- [RECORD EXTRACTS]
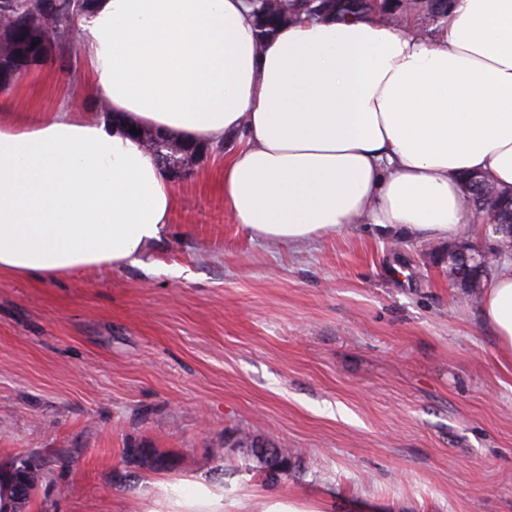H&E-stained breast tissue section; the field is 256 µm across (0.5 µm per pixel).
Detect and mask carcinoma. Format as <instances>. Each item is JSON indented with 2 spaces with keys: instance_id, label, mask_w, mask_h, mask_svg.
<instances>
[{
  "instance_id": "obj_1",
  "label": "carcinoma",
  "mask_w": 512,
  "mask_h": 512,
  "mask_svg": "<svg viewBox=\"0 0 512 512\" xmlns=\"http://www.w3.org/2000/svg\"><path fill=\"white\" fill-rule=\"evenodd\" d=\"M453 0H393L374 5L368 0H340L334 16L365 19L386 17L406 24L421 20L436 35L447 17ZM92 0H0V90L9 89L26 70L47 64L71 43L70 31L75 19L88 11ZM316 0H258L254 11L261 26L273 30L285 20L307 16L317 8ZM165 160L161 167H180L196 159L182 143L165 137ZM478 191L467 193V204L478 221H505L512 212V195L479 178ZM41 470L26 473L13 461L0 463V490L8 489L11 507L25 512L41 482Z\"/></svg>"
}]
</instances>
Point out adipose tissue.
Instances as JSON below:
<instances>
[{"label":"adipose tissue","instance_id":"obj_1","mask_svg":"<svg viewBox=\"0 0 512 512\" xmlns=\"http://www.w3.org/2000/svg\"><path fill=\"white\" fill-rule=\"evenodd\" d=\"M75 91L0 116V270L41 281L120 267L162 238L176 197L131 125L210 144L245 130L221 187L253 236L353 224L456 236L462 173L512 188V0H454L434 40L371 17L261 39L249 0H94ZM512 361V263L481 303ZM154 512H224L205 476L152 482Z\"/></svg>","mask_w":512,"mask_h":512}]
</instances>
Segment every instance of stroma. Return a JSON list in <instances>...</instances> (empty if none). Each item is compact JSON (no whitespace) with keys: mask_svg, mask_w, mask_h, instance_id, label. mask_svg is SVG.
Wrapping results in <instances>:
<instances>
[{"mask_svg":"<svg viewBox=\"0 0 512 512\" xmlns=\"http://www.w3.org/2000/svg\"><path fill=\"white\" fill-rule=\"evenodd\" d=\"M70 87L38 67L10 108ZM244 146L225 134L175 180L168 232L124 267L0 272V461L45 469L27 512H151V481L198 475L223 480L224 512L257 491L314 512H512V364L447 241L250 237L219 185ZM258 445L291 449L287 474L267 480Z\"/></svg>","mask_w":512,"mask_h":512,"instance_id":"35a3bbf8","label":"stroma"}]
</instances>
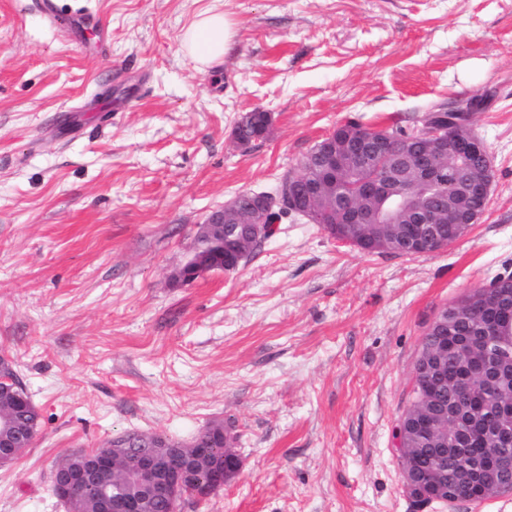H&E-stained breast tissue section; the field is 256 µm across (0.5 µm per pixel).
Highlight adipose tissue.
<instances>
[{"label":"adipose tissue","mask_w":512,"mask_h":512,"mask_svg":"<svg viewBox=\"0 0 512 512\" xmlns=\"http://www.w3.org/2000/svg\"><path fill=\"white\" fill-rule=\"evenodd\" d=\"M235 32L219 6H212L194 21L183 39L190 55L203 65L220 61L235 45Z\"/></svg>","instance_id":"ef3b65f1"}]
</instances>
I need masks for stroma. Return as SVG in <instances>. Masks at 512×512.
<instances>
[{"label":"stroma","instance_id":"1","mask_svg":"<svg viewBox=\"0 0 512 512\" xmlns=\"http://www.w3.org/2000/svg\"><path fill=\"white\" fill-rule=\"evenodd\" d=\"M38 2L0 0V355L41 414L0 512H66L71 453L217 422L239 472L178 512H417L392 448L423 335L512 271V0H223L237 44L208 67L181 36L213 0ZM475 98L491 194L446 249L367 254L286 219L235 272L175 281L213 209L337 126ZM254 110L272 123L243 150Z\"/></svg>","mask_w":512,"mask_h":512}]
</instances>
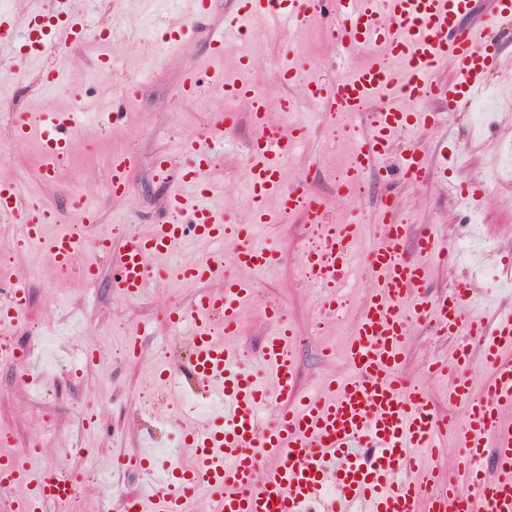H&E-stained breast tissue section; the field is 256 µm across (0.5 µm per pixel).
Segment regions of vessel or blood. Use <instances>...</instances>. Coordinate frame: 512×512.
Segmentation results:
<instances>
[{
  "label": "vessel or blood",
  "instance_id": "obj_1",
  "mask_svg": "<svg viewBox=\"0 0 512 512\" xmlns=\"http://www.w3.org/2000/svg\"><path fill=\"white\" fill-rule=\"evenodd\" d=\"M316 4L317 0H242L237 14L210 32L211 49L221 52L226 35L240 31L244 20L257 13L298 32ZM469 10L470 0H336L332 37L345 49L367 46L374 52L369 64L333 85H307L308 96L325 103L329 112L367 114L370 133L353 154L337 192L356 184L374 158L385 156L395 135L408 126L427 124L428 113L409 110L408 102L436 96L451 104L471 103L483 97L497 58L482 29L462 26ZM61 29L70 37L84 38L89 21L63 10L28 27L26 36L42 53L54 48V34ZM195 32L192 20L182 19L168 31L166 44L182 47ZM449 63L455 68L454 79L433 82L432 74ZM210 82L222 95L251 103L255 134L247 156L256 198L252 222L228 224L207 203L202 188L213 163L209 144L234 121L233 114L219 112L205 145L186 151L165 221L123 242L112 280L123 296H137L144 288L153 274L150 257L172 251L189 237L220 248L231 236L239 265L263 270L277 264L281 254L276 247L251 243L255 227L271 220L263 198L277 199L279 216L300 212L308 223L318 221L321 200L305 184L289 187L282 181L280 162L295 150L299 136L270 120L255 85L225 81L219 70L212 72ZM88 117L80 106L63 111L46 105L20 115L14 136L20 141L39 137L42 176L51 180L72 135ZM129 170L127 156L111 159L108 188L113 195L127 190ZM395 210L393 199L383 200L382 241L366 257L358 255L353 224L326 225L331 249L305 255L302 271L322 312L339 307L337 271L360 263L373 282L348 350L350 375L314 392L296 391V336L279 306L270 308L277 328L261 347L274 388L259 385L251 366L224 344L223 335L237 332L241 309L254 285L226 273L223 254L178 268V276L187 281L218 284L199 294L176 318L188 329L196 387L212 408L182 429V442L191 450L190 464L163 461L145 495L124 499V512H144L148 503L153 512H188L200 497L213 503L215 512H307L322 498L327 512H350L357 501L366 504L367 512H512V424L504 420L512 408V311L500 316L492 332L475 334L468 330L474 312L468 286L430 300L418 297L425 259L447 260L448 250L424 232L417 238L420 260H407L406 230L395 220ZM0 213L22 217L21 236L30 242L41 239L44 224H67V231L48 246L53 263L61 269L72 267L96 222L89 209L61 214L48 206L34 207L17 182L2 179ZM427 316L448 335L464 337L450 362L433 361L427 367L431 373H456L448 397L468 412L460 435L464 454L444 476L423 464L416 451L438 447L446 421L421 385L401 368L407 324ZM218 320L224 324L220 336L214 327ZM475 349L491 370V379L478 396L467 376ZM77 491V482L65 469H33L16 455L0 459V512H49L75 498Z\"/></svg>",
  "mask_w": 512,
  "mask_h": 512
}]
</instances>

- [GIVEN EXERCISE]
Reproduce the material word for word, minus the images.

- [REPLY]
H&E-stained breast tissue section; the field is 256 µm across (0.5 µm per pixel).
Detect and mask carcinoma. Format as <instances>. Each item is JSON indented with 2 spaces with keys: instance_id, label, mask_w, mask_h, mask_svg.
<instances>
[{
  "instance_id": "obj_1",
  "label": "carcinoma",
  "mask_w": 512,
  "mask_h": 512,
  "mask_svg": "<svg viewBox=\"0 0 512 512\" xmlns=\"http://www.w3.org/2000/svg\"><path fill=\"white\" fill-rule=\"evenodd\" d=\"M453 0H393L374 5L368 0H340L334 16L365 19L386 17L406 24L421 20L436 35L447 17ZM92 0H0V90L9 89L26 70L47 64L71 43L70 31L75 19L88 11ZM316 0H258L254 11L261 26L273 30L285 20L307 16L317 8ZM165 160L161 167H180L196 159L182 143L165 137ZM478 191L467 193V204L478 221H505L512 212V195L479 178ZM41 470L26 473L13 461L0 463V490L8 489L11 507L25 512L41 482Z\"/></svg>"
}]
</instances>
Point out adipose tissue.
Instances as JSON below:
<instances>
[{"label":"adipose tissue","instance_id":"obj_1","mask_svg":"<svg viewBox=\"0 0 512 512\" xmlns=\"http://www.w3.org/2000/svg\"><path fill=\"white\" fill-rule=\"evenodd\" d=\"M75 91L0 116V270L41 281L120 267L162 238L176 197L131 125L210 144L245 130L221 187L253 236L353 224L456 236L462 173L512 188V0H454L434 40L371 17L261 39L249 0H94ZM512 361V263L481 303ZM154 512H224L205 476L152 482Z\"/></svg>","mask_w":512,"mask_h":512}]
</instances>
Segment every instance of stroma. Return a JSON list in <instances>...</instances> (empty if none). Each item is compact JSON (no whitespace) with keys: mask_svg, mask_w, mask_h, instance_id, label. mask_svg is SVG.
Wrapping results in <instances>:
<instances>
[{"mask_svg":"<svg viewBox=\"0 0 512 512\" xmlns=\"http://www.w3.org/2000/svg\"><path fill=\"white\" fill-rule=\"evenodd\" d=\"M70 87L38 67L10 108ZM244 146L225 134L175 180L168 232L124 267L0 272V461L45 469L27 512H151V481L198 475L223 480L224 512L257 491L314 512H512V364L447 241L250 237L219 185ZM258 445L291 449L287 474L267 480Z\"/></svg>","mask_w":512,"mask_h":512,"instance_id":"35a3bbf8","label":"stroma"}]
</instances>
H&E-stained breast tissue section; the field is 256 µm across (0.5 µm per pixel).
Highlight adipose tissue.
<instances>
[{"label":"adipose tissue","mask_w":512,"mask_h":512,"mask_svg":"<svg viewBox=\"0 0 512 512\" xmlns=\"http://www.w3.org/2000/svg\"><path fill=\"white\" fill-rule=\"evenodd\" d=\"M235 32L219 6H212L194 21L183 39L190 55L203 65L220 61L235 45Z\"/></svg>","instance_id":"ef3b65f1"}]
</instances>
I need masks for stroma. Return as SVG in <instances>. Masks at 512×512.
<instances>
[{"label":"stroma","instance_id":"1","mask_svg":"<svg viewBox=\"0 0 512 512\" xmlns=\"http://www.w3.org/2000/svg\"><path fill=\"white\" fill-rule=\"evenodd\" d=\"M38 2L0 0V355L41 414L0 512H66L71 453L217 422L239 472L178 512H417L392 448L423 335L512 271V0H223L237 44L208 67L181 36L213 0ZM475 98L491 194L446 249L367 254L286 219L235 272L175 281L213 209L337 126ZM254 110L272 123L243 150Z\"/></svg>","mask_w":512,"mask_h":512}]
</instances>
H&E-stained breast tissue section; the field is 256 µm across (0.5 µm per pixel).
Segment regions of vessel or blood. Use <instances>...</instances>. Coordinate frame: 512×512.
Segmentation results:
<instances>
[{
  "label": "vessel or blood",
  "instance_id": "obj_1",
  "mask_svg": "<svg viewBox=\"0 0 512 512\" xmlns=\"http://www.w3.org/2000/svg\"><path fill=\"white\" fill-rule=\"evenodd\" d=\"M316 4L317 0H242L237 14L210 32L211 49L221 52L226 35L240 31L244 20L257 13L298 32ZM469 10L470 0H336L332 37L345 49L367 46L374 52L369 64L333 85H307L308 96L325 103L329 112L367 114L370 133L353 154L337 192L356 184L374 158L385 156L395 135L408 126L427 124L428 113L409 110L408 102L436 96L451 104L471 103L483 97L497 58L482 29L462 26ZM61 29L70 37L84 38L89 21L63 10L28 27L26 36L42 53L54 48V34ZM195 32L192 20L182 19L168 31L166 44L182 47ZM449 63L455 68L454 79L433 82L432 74ZM210 82L222 95L251 103L255 134L247 156L256 198L252 222L228 224L207 203L202 188L213 163L209 144L234 121L233 114L219 112L205 145L186 151L165 221L123 242L112 280L123 296H137L144 288L153 274L150 257L172 251L189 237L220 248L231 236L239 265L263 270L277 264L281 254L276 247L251 243L255 227L271 220L263 198L277 199L279 216L300 212L308 223L318 221L321 200L305 184L289 187L282 181L280 162L295 150L299 136L270 120L255 85L225 81L219 70L212 72ZM88 117L80 106L63 111L46 105L20 115L14 136L20 141L39 137L42 176L51 180L72 135ZM129 170L127 156L111 159L108 188L113 195L127 190ZM395 210L393 199L383 200L382 241L366 257L358 255L353 224L326 225L331 249L305 255L302 271L322 312L339 307L337 271L360 263L373 282L348 350L350 375L314 392L296 391V336L279 306L270 308L277 328L261 347L274 388L259 385L251 366L224 344L223 335L237 332L241 309L254 285L226 273L223 254L178 268V276L187 281L218 284L199 294L176 318L188 329L196 387L212 408L182 429V442L191 450L190 464L163 461L145 495L124 499V512H144L148 503L153 512H188L200 497L213 503L215 512H307L322 498L327 512H350L357 501L366 504L367 512H512V424L504 420L512 408V311L500 316L492 332L475 334L468 330L474 312L468 286L430 300L418 297L425 259L447 260L448 250L424 232L417 238L420 260H407L406 230L395 220ZM0 213L22 217L21 236L30 242L41 239L44 224H67V231L48 246L53 263L61 269L72 267L96 222L89 209L61 214L48 206L34 207L17 182L2 179ZM427 316L448 335L464 337L450 362L433 361L427 367L431 373H456L448 397L468 412L460 435L464 454L444 476L423 464L416 451L438 447L446 421L421 385L401 368L407 324ZM218 320L224 324L220 336L214 327ZM475 349L491 370V379L478 396L467 376ZM77 491V482L65 469H33L16 455L0 459V512H49L75 498Z\"/></svg>",
  "mask_w": 512,
  "mask_h": 512
}]
</instances>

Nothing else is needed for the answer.